(Object tracking records)
+++

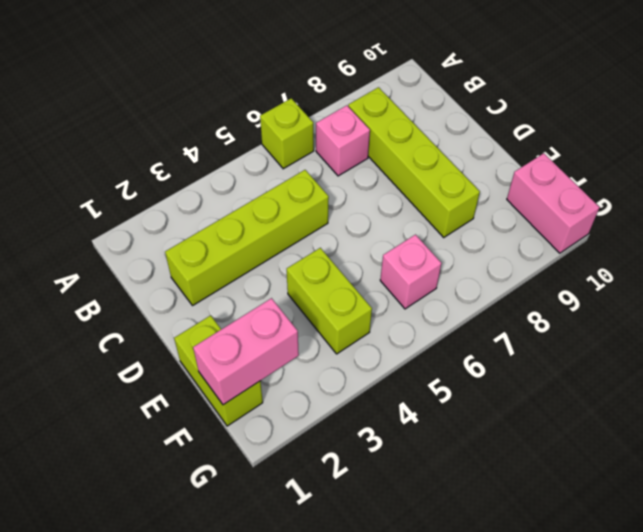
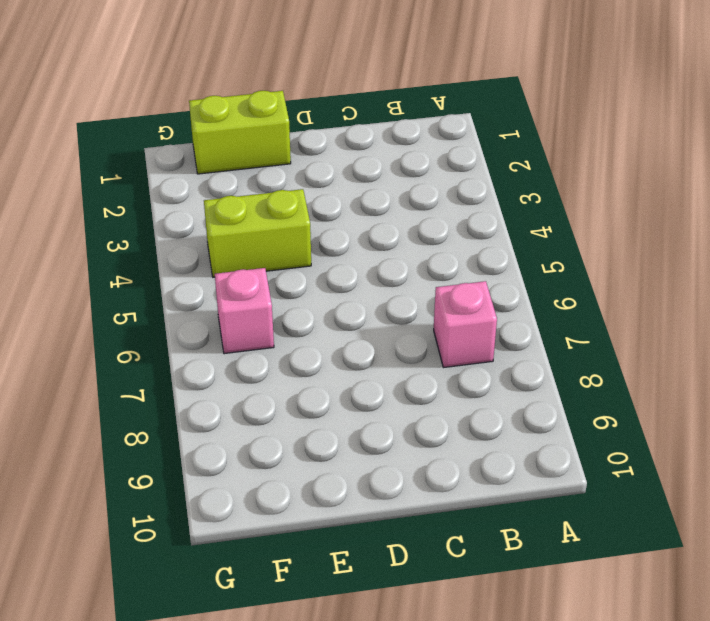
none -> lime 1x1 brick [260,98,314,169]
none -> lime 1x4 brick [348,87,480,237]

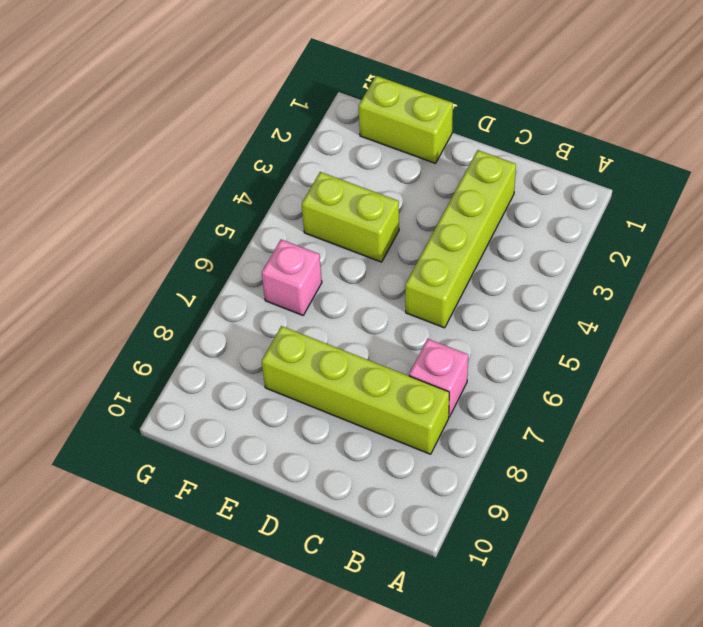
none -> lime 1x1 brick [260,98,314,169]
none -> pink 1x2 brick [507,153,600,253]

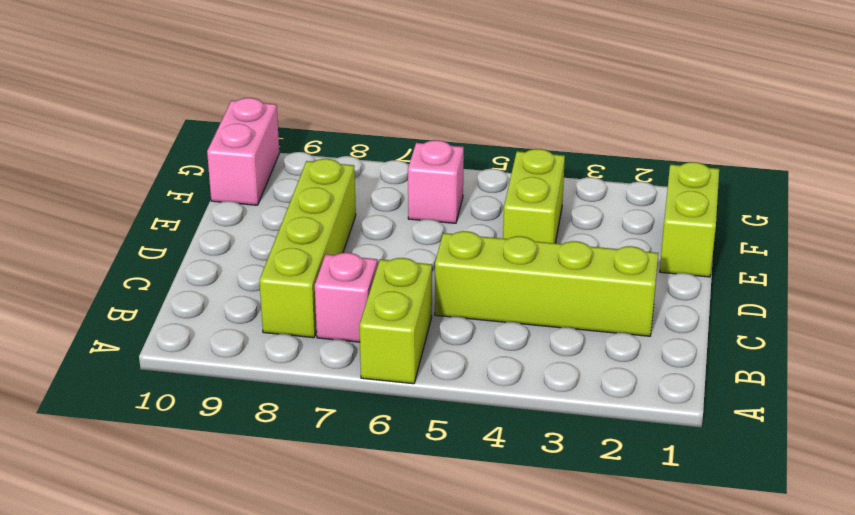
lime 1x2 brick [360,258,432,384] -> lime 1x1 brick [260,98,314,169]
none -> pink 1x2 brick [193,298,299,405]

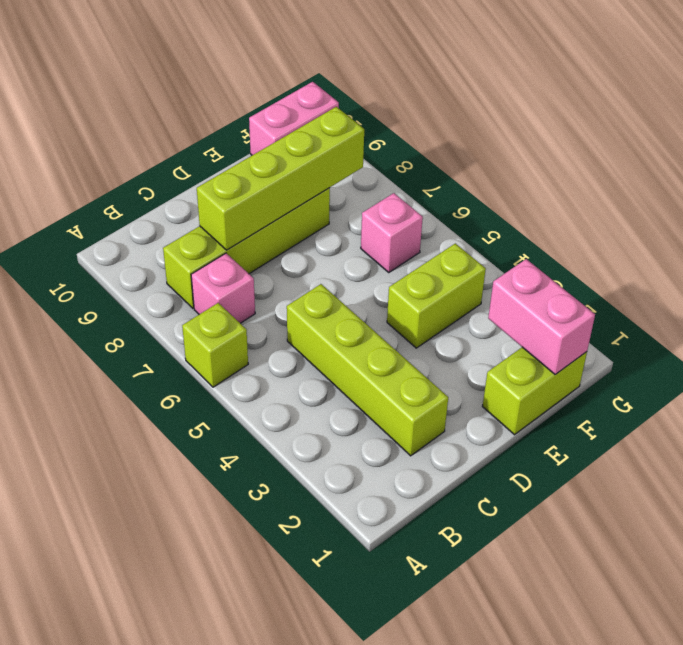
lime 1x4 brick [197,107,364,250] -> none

+++

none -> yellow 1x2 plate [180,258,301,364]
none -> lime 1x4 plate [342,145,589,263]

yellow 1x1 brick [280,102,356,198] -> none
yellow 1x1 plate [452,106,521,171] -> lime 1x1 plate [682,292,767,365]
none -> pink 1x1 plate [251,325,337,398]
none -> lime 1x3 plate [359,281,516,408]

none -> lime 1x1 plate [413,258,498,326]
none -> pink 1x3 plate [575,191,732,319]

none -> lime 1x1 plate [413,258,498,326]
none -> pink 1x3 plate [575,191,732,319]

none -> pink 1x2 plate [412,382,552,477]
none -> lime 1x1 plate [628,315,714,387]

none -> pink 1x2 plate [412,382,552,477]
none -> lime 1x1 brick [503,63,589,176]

+++

:: What is required ::
Say how many lines above contain the string "brick". Answer with the number only.

:: Result of the task ::
9